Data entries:
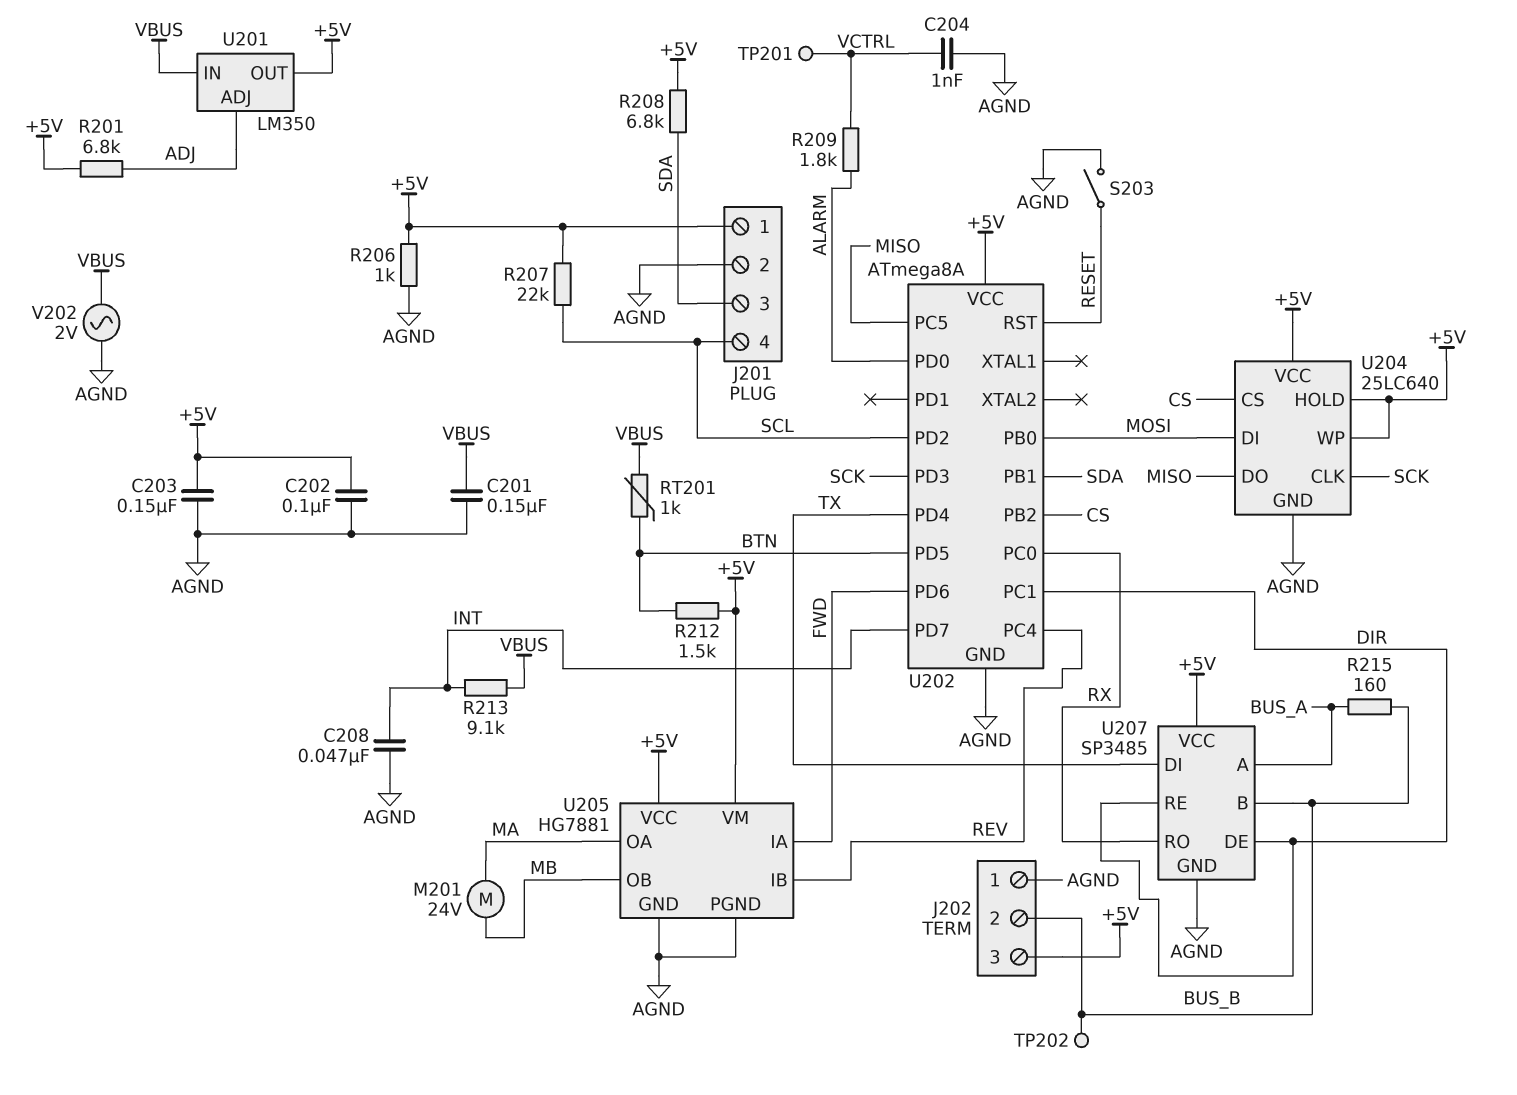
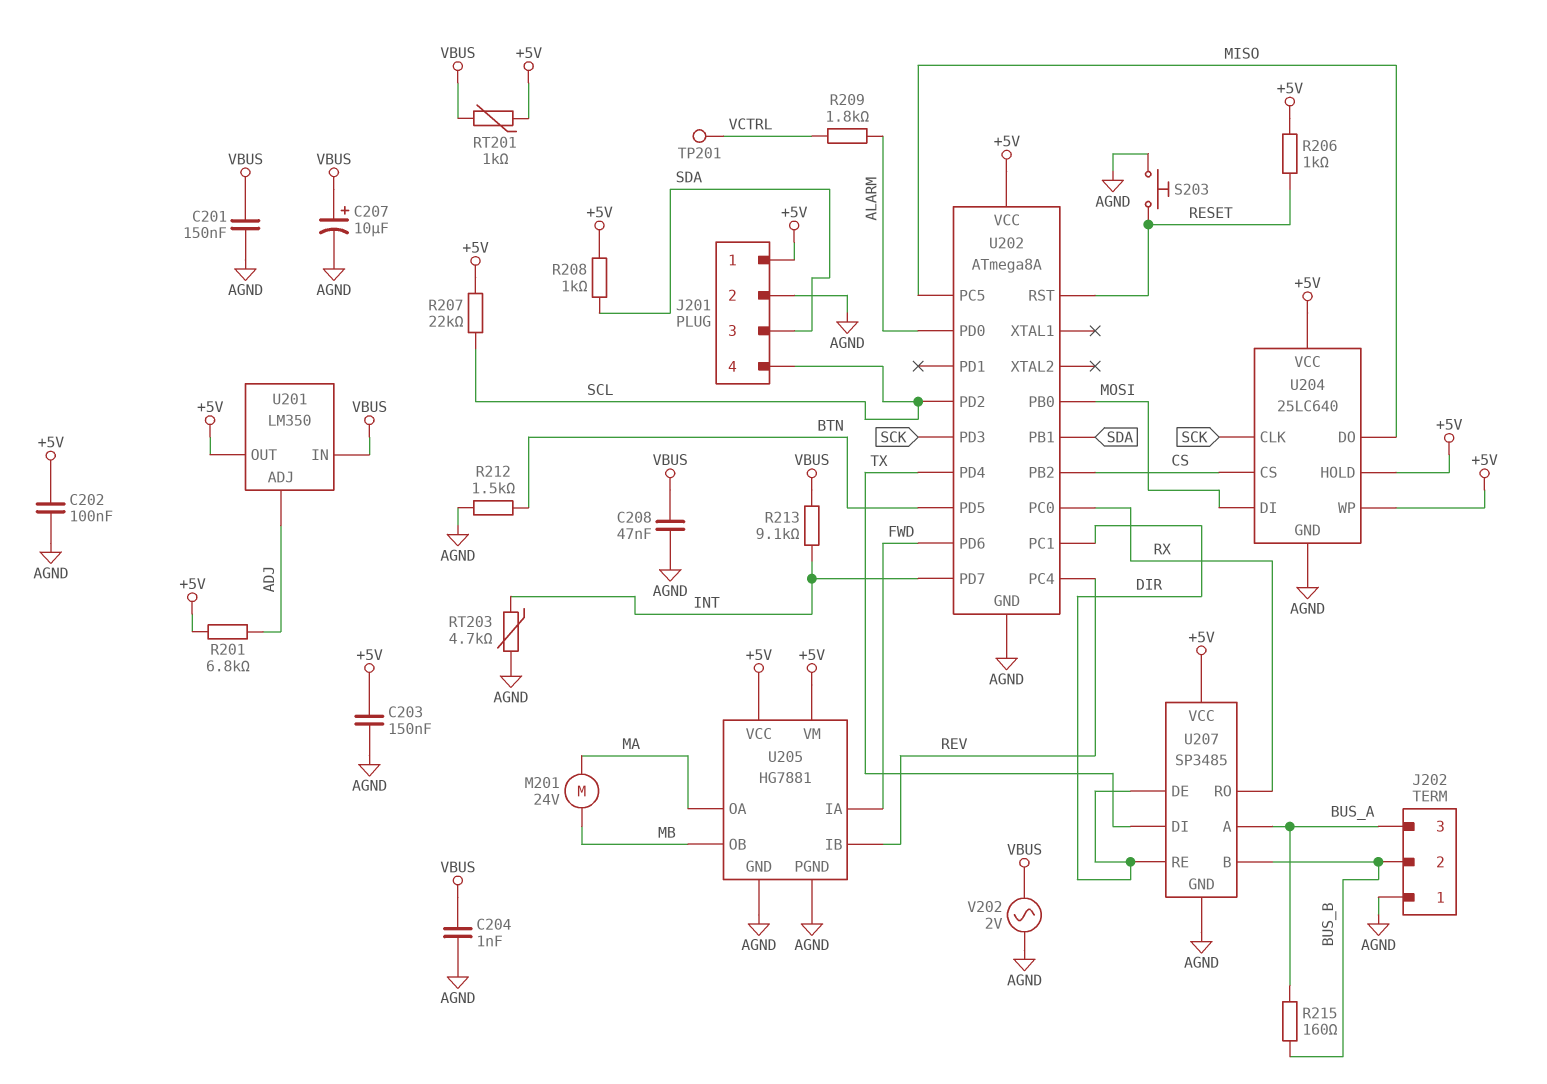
C204: 1nF (AGND, VCTRL) -> 1nF (AGND, VBUS)
C207: none -> 10uF (plus VBUS, minus AGND)
C208: 47nF (AGND, INT) -> 47nF (AGND, VBUS)
J202 pin 3: +5V -> BUS_A
R206: 1k (+5V, AGND) -> 1k (+5V, RESET)
R208: 6.8k (+5V, SDA) -> 1k (+5V, SDA)
R212: 1.5k (+5V, BTN) -> 1.5k (AGND, BTN)
RT201: 1k (BTN, VBUS) -> 1k (+5V, VBUS)
RT203: none -> 4.7k (AGND, INT)
S203: switch (AGND, RESET) -> button (AGND, RESET)
TP202: test point (BUS_B) -> none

◆ What this task involves: Set down every line of the entries above again, exactly as written, but not the pictures.

◆ Output below:
C204: 1nF (AGND, VCTRL) -> 1nF (AGND, VBUS)
C207: none -> 10uF (plus VBUS, minus AGND)
C208: 47nF (AGND, INT) -> 47nF (AGND, VBUS)
J202 pin 3: +5V -> BUS_A
R206: 1k (+5V, AGND) -> 1k (+5V, RESET)
R208: 6.8k (+5V, SDA) -> 1k (+5V, SDA)
R212: 1.5k (+5V, BTN) -> 1.5k (AGND, BTN)
RT201: 1k (BTN, VBUS) -> 1k (+5V, VBUS)
RT203: none -> 4.7k (AGND, INT)
S203: switch (AGND, RESET) -> button (AGND, RESET)
TP202: test point (BUS_B) -> none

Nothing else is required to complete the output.